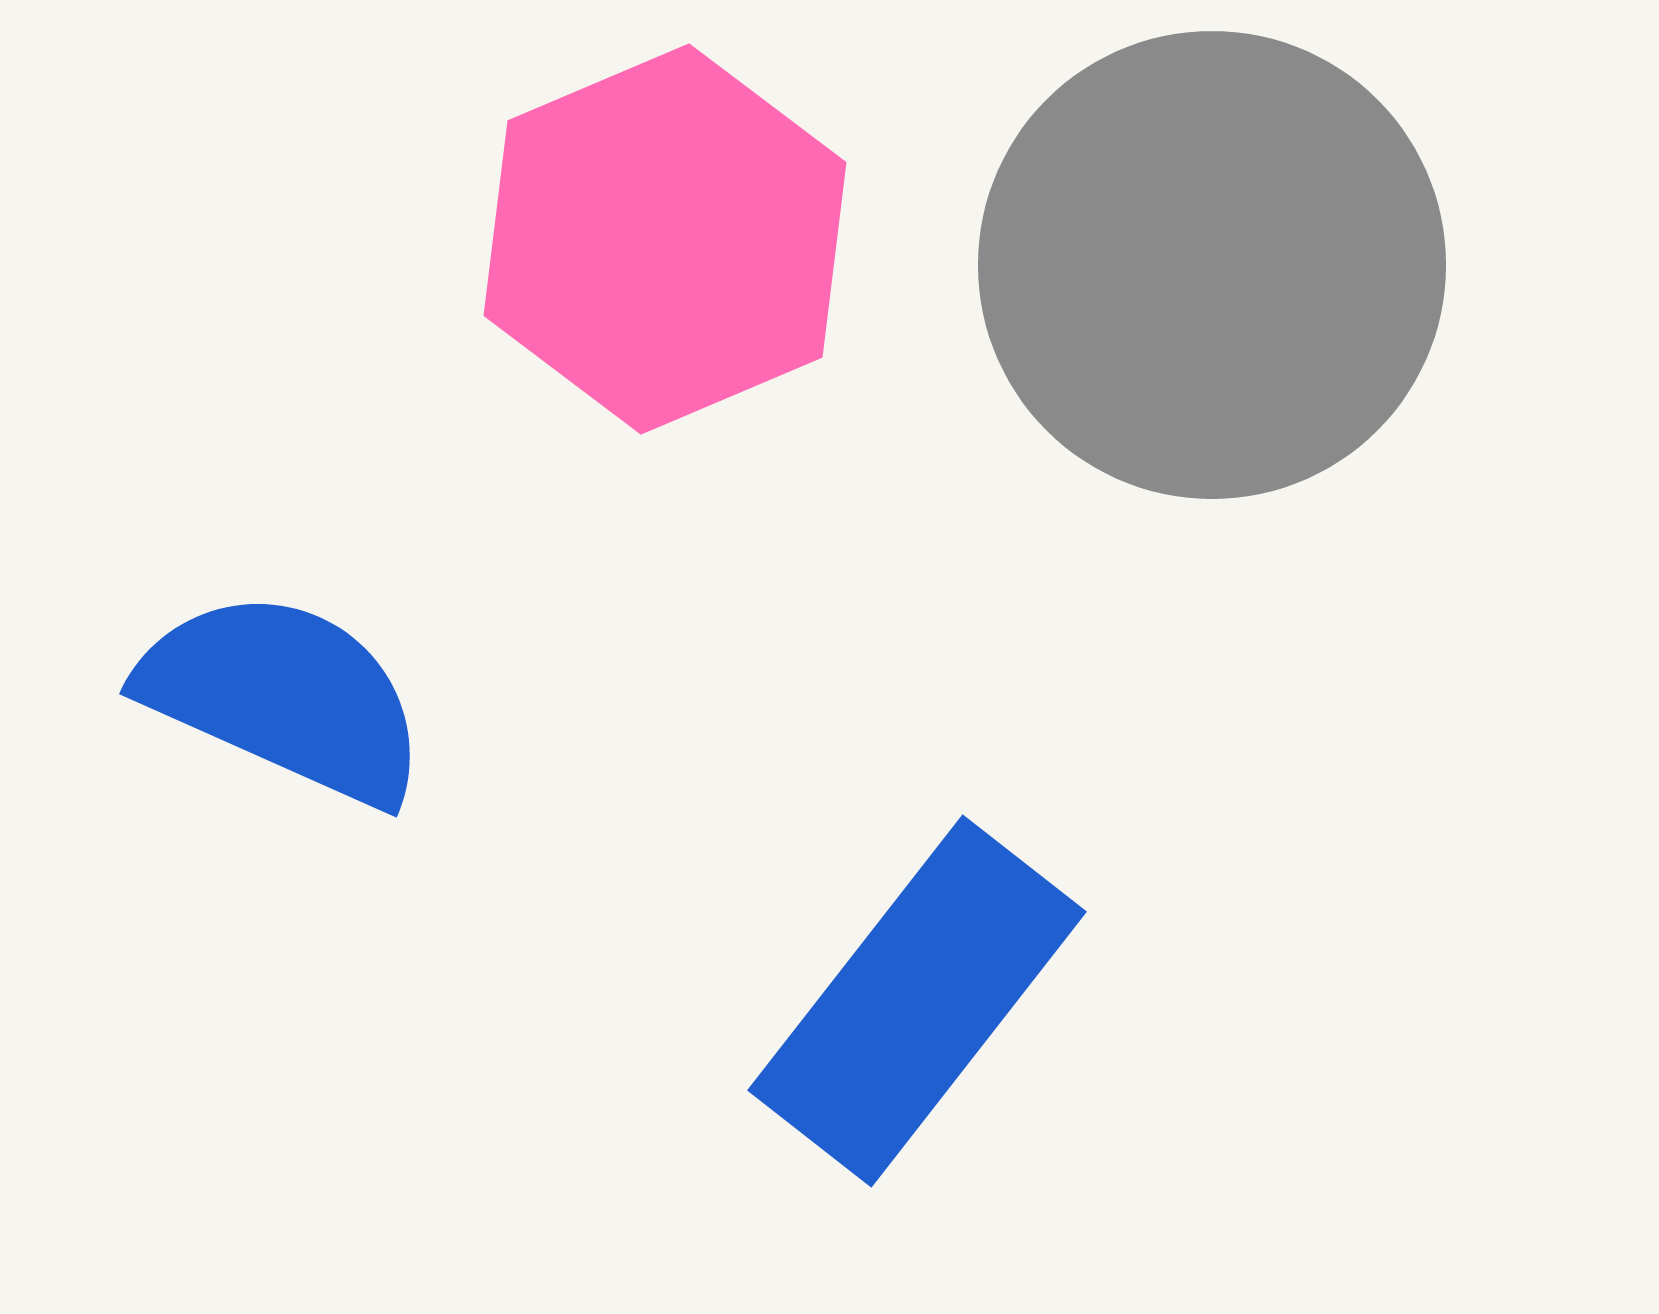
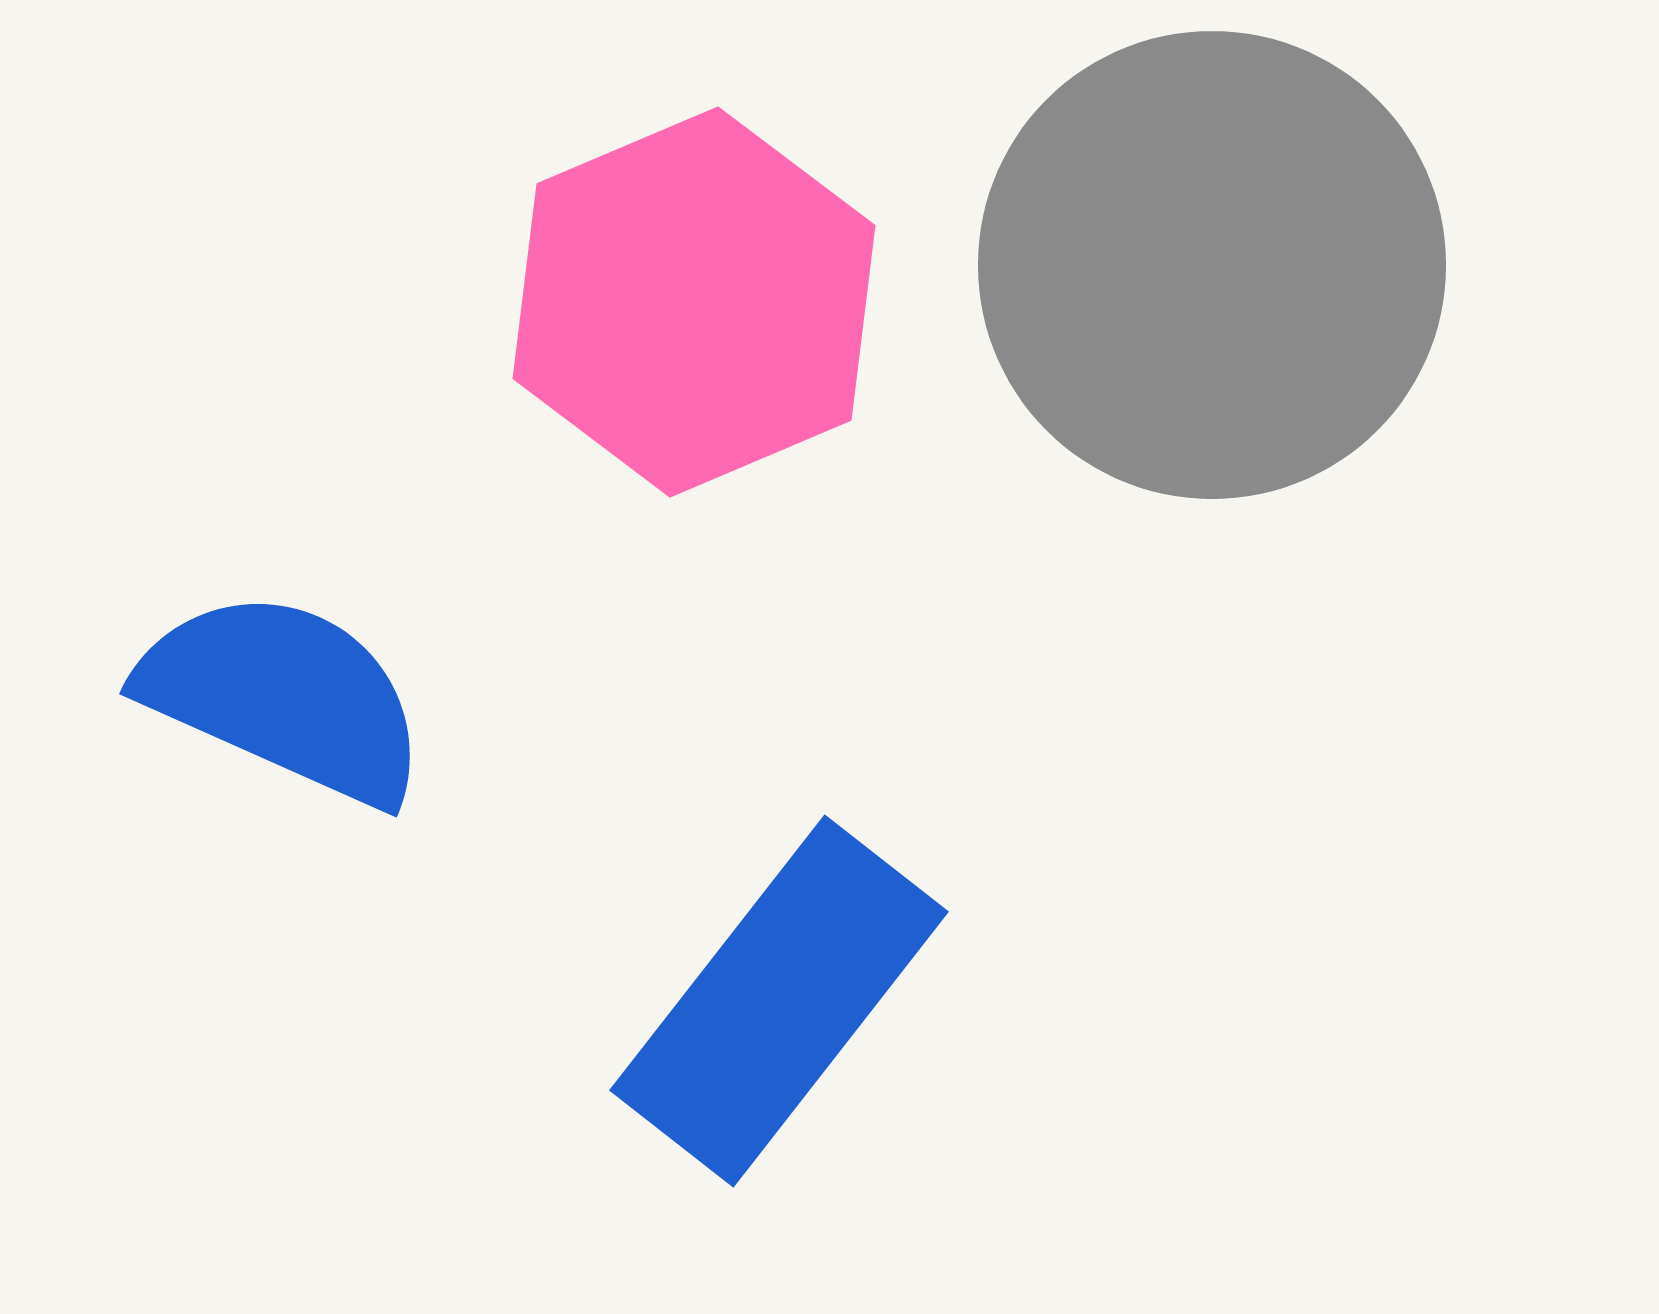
pink hexagon: moved 29 px right, 63 px down
blue rectangle: moved 138 px left
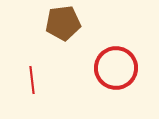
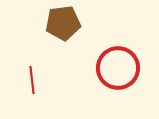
red circle: moved 2 px right
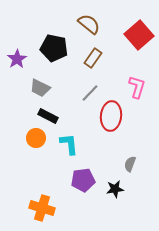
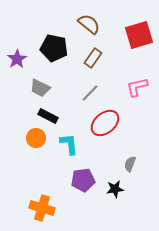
red square: rotated 24 degrees clockwise
pink L-shape: rotated 120 degrees counterclockwise
red ellipse: moved 6 px left, 7 px down; rotated 44 degrees clockwise
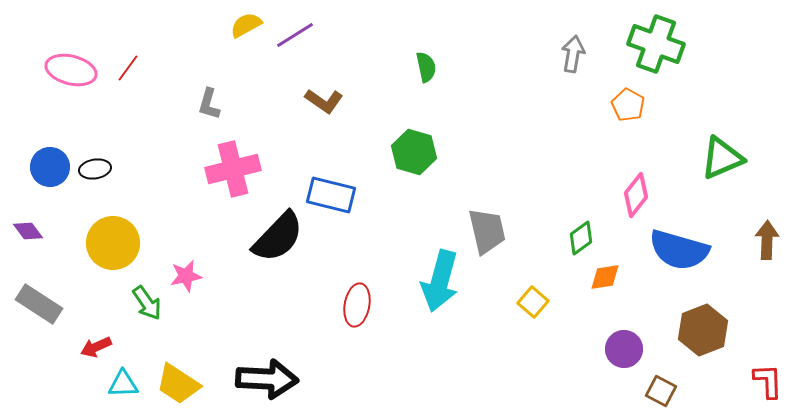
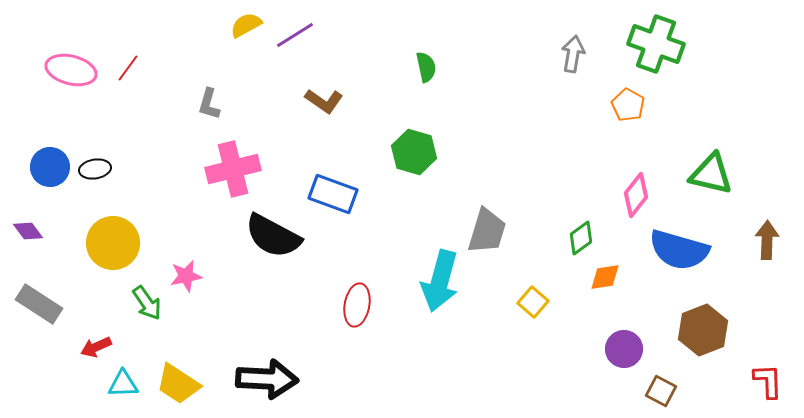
green triangle: moved 11 px left, 16 px down; rotated 36 degrees clockwise
blue rectangle: moved 2 px right, 1 px up; rotated 6 degrees clockwise
gray trapezoid: rotated 30 degrees clockwise
black semicircle: moved 5 px left, 1 px up; rotated 74 degrees clockwise
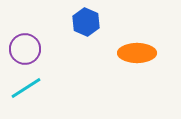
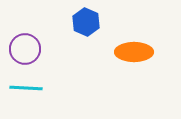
orange ellipse: moved 3 px left, 1 px up
cyan line: rotated 36 degrees clockwise
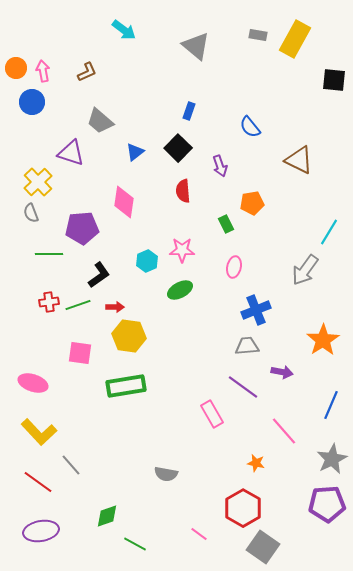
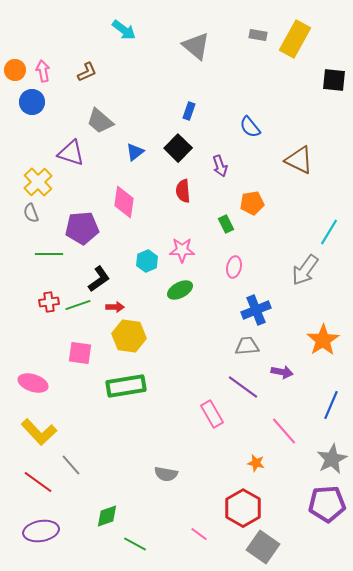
orange circle at (16, 68): moved 1 px left, 2 px down
black L-shape at (99, 275): moved 4 px down
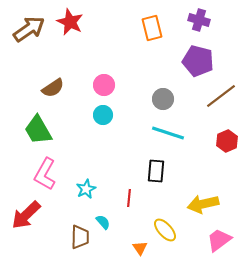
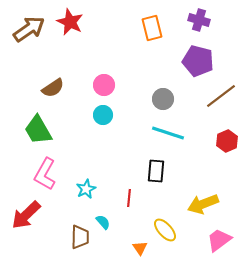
yellow arrow: rotated 8 degrees counterclockwise
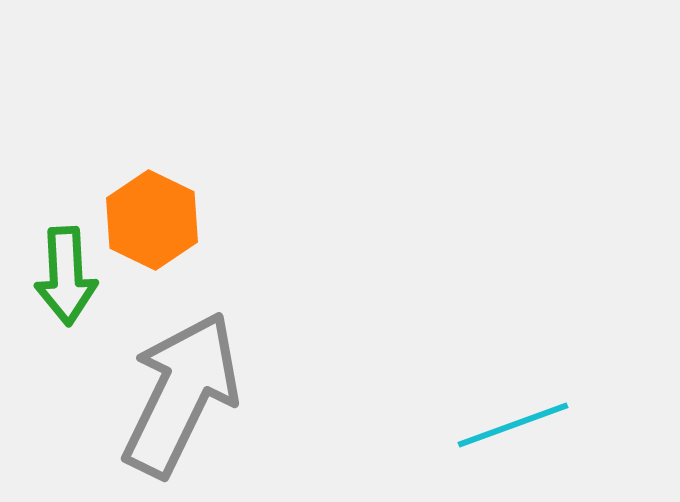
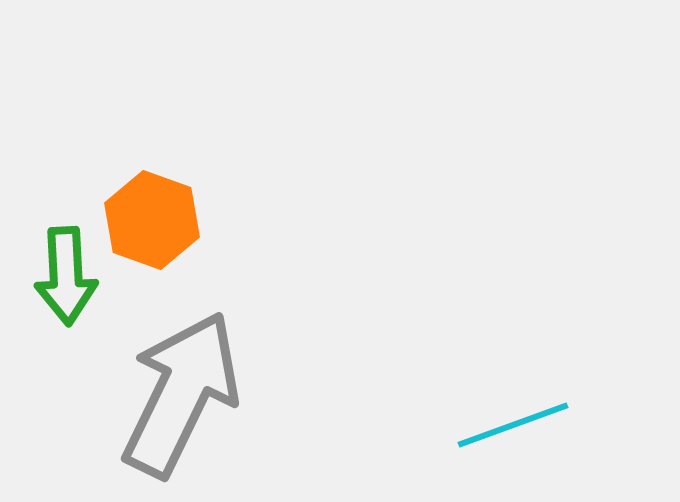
orange hexagon: rotated 6 degrees counterclockwise
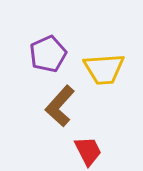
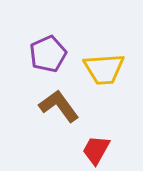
brown L-shape: moved 1 px left; rotated 102 degrees clockwise
red trapezoid: moved 8 px right, 1 px up; rotated 124 degrees counterclockwise
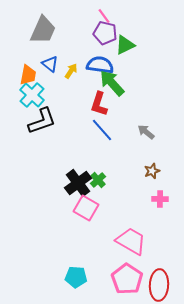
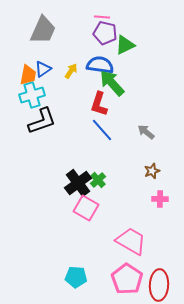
pink line: moved 2 px left, 1 px down; rotated 49 degrees counterclockwise
blue triangle: moved 7 px left, 5 px down; rotated 48 degrees clockwise
cyan cross: rotated 30 degrees clockwise
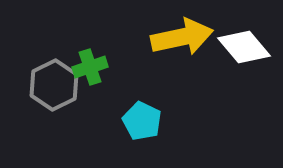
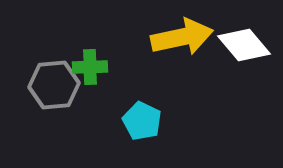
white diamond: moved 2 px up
green cross: rotated 16 degrees clockwise
gray hexagon: rotated 21 degrees clockwise
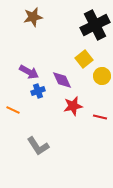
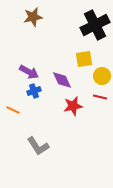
yellow square: rotated 30 degrees clockwise
blue cross: moved 4 px left
red line: moved 20 px up
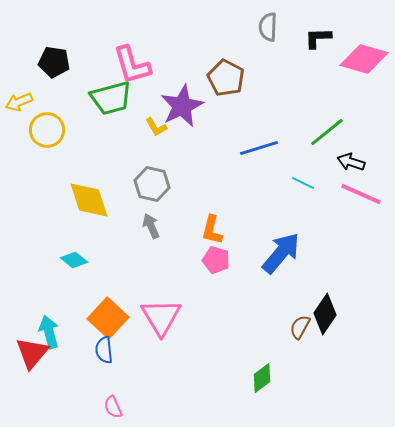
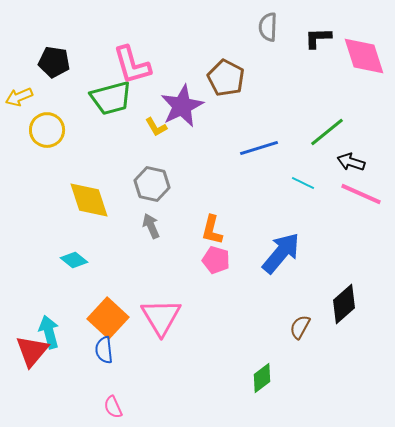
pink diamond: moved 3 px up; rotated 57 degrees clockwise
yellow arrow: moved 5 px up
black diamond: moved 19 px right, 10 px up; rotated 15 degrees clockwise
red triangle: moved 2 px up
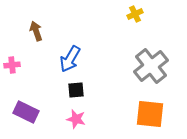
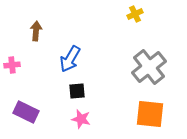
brown arrow: rotated 24 degrees clockwise
gray cross: moved 2 px left, 1 px down
black square: moved 1 px right, 1 px down
pink star: moved 5 px right
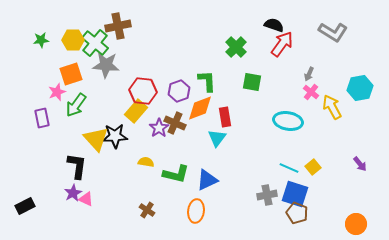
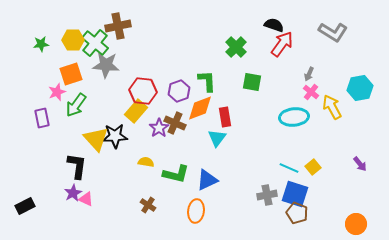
green star at (41, 40): moved 4 px down
cyan ellipse at (288, 121): moved 6 px right, 4 px up; rotated 16 degrees counterclockwise
brown cross at (147, 210): moved 1 px right, 5 px up
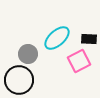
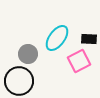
cyan ellipse: rotated 12 degrees counterclockwise
black circle: moved 1 px down
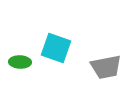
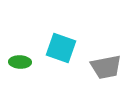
cyan square: moved 5 px right
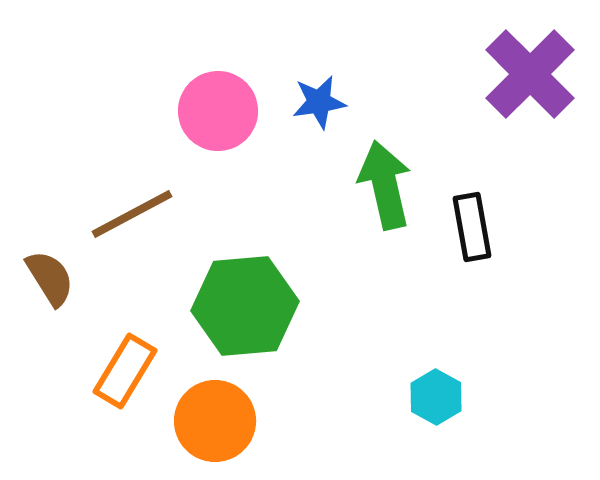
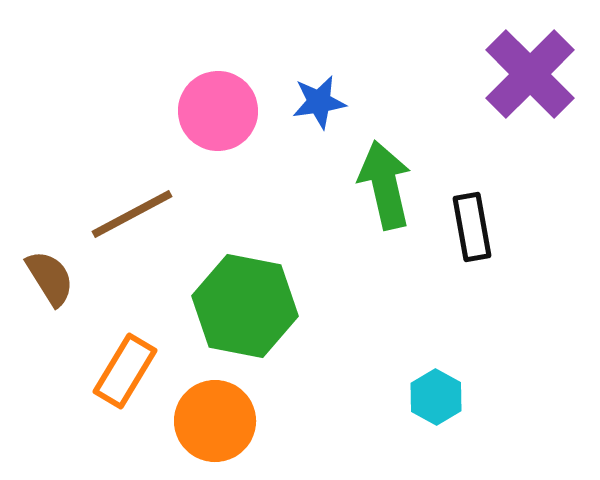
green hexagon: rotated 16 degrees clockwise
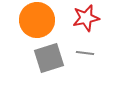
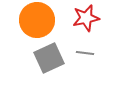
gray square: rotated 8 degrees counterclockwise
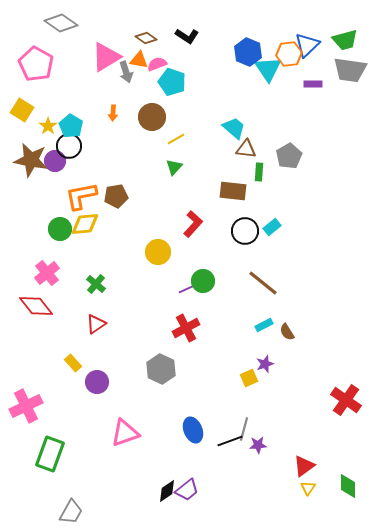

------------------------------------

EXERCISE OBJECTIVE: Your task is to copy every line of the entries that contains the string "square".

RESULT OF THE EXERCISE:
red square: rotated 24 degrees clockwise
yellow square: rotated 30 degrees clockwise
black square: moved 1 px right, 1 px down
cyan square: moved 5 px right
gray square: rotated 8 degrees counterclockwise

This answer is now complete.